◆ **DESCRIPTION OF THE TASK**
Below are the entries; give again exactly the lines from the one mentioning "chapter.odt: [82,687,136,756] ->" through the one mentioning "Events - plan9: [908,897,1348,1091]", inclusive.

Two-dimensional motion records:
========

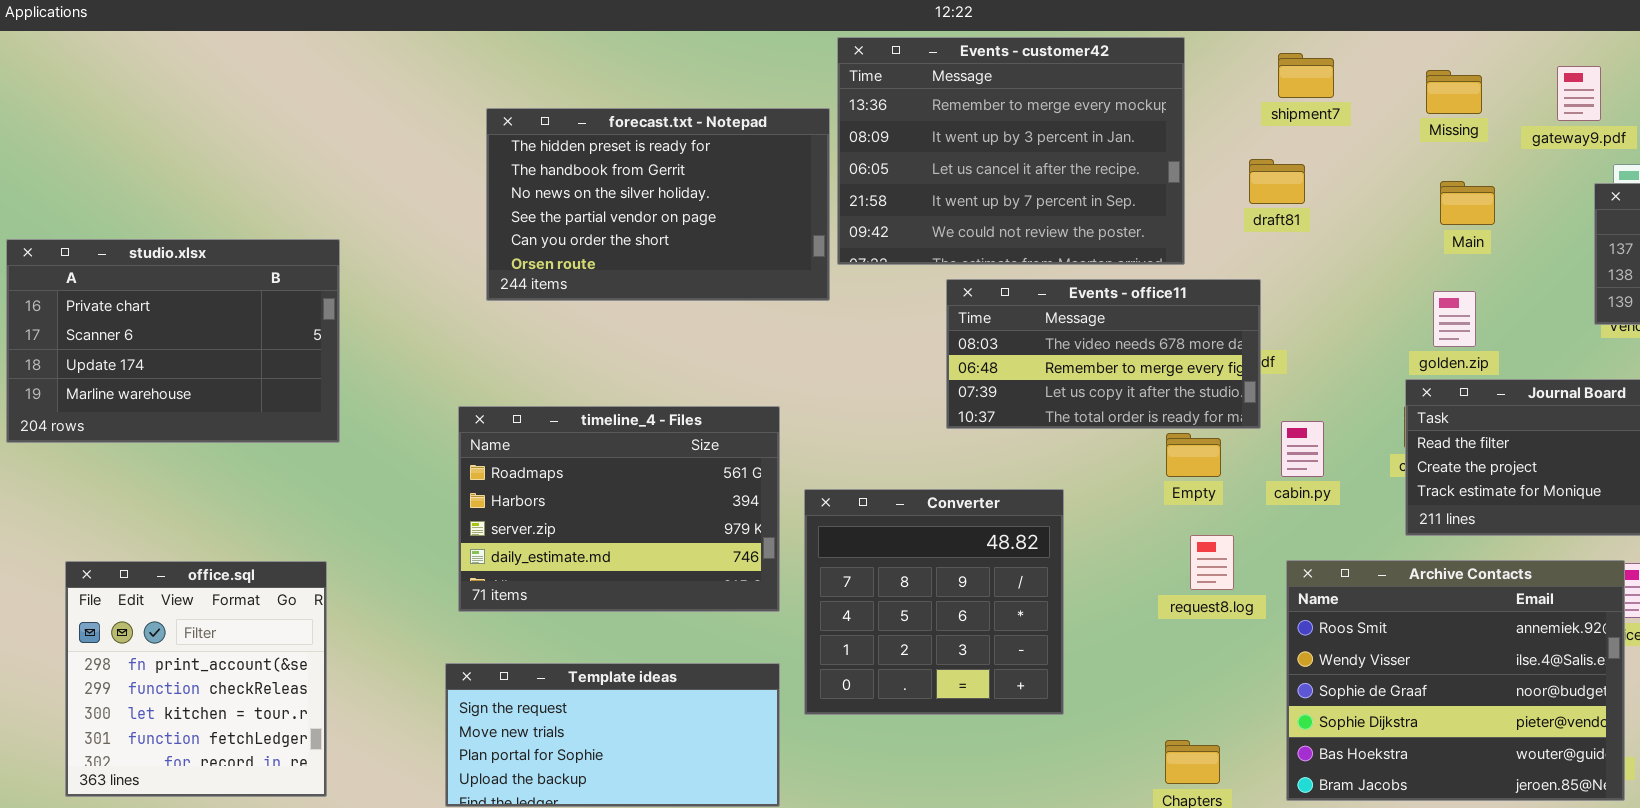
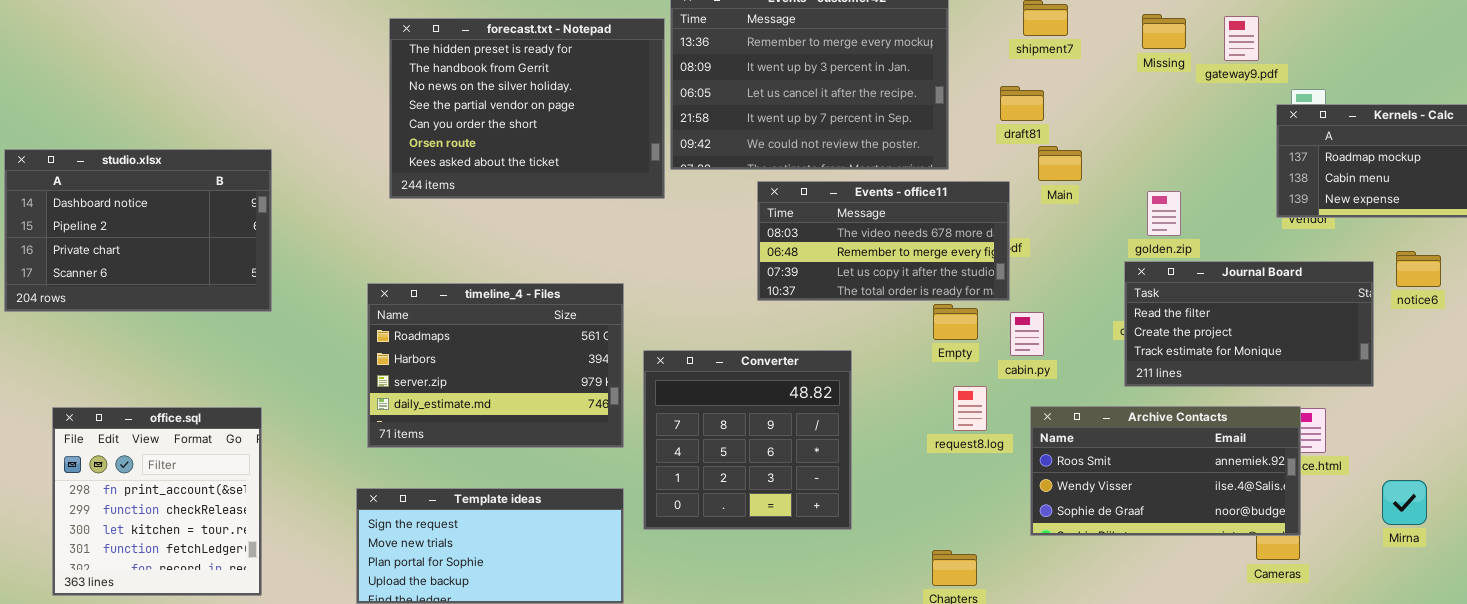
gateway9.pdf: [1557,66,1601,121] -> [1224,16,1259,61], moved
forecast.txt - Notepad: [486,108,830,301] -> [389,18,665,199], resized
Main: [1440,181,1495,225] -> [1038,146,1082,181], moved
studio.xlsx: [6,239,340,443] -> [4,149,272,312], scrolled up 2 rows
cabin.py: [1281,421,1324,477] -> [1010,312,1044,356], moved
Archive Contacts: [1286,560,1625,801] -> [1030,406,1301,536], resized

========

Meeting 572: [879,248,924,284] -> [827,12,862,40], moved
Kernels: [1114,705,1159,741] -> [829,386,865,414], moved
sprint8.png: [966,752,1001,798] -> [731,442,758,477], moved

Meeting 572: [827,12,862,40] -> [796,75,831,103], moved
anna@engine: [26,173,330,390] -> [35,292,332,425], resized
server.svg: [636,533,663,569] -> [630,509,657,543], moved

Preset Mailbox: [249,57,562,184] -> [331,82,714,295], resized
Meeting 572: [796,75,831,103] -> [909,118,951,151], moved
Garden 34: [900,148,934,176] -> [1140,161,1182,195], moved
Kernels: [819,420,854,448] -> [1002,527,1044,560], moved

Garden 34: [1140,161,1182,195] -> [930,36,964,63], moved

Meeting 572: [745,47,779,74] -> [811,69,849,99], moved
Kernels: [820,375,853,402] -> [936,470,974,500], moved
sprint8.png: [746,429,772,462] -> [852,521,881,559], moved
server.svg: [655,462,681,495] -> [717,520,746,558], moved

========

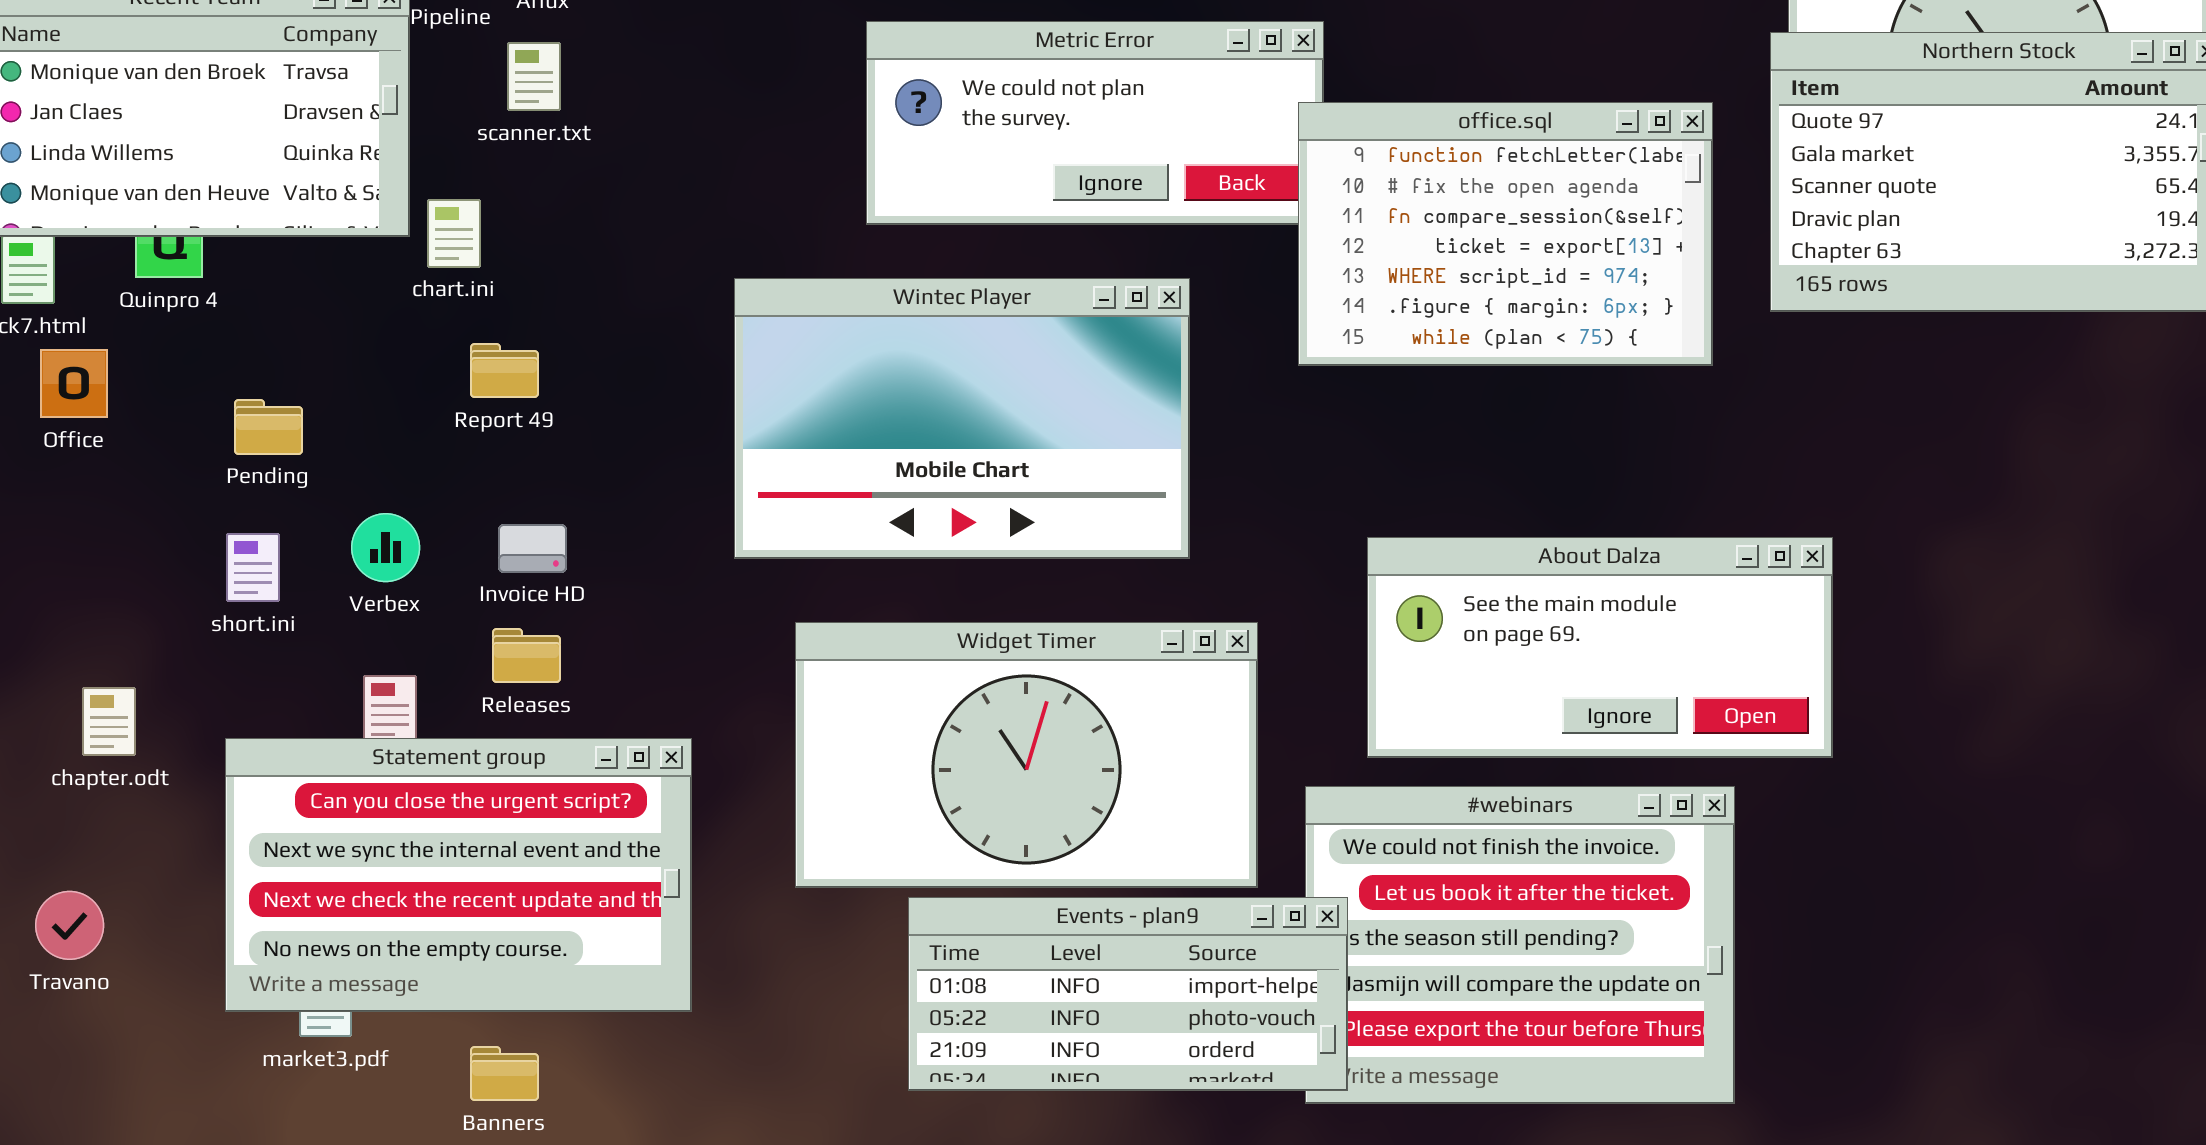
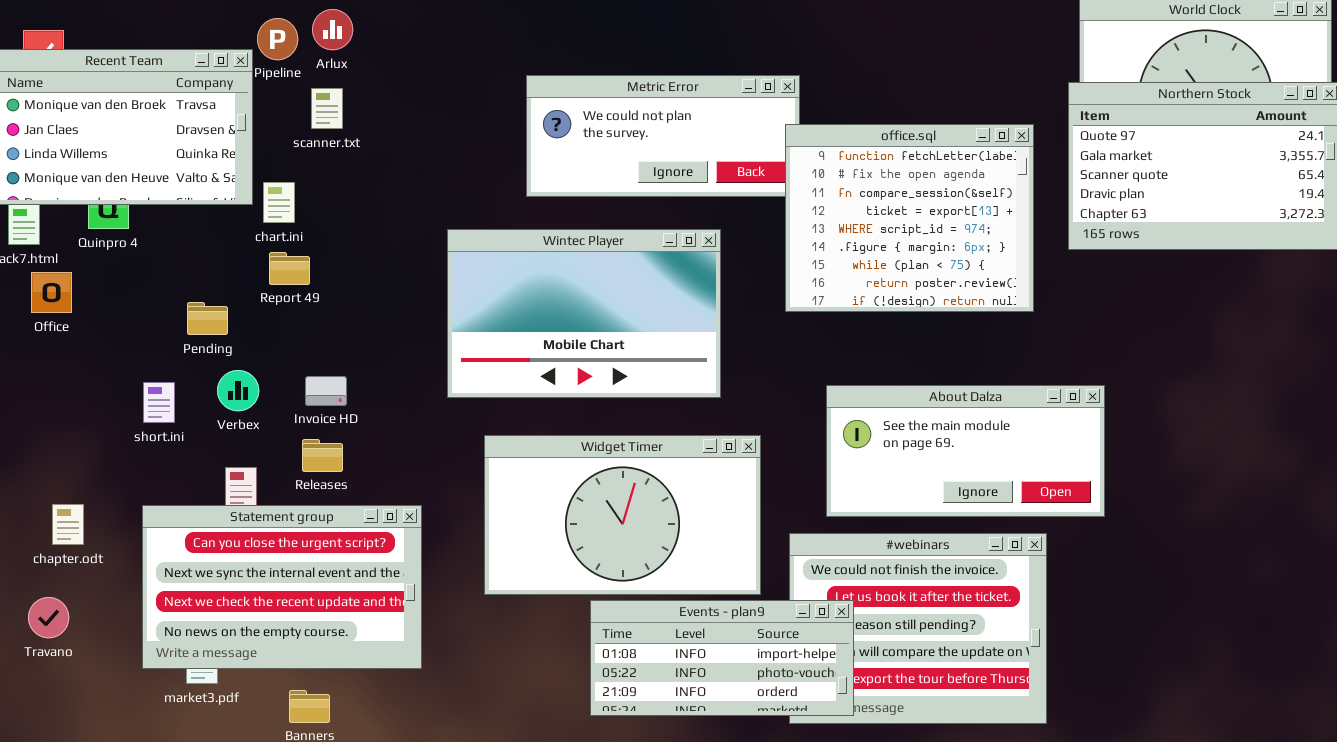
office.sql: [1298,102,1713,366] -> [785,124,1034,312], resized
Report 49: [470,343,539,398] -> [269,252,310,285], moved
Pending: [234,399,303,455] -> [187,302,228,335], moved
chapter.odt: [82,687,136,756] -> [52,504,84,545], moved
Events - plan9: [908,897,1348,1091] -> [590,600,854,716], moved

========

◆ **ANSWER TO THE EXERCISE**
chapter.odt: [82,687,136,756] -> [52,504,84,545], moved
Events - plan9: [908,897,1348,1091] -> [590,600,854,716], moved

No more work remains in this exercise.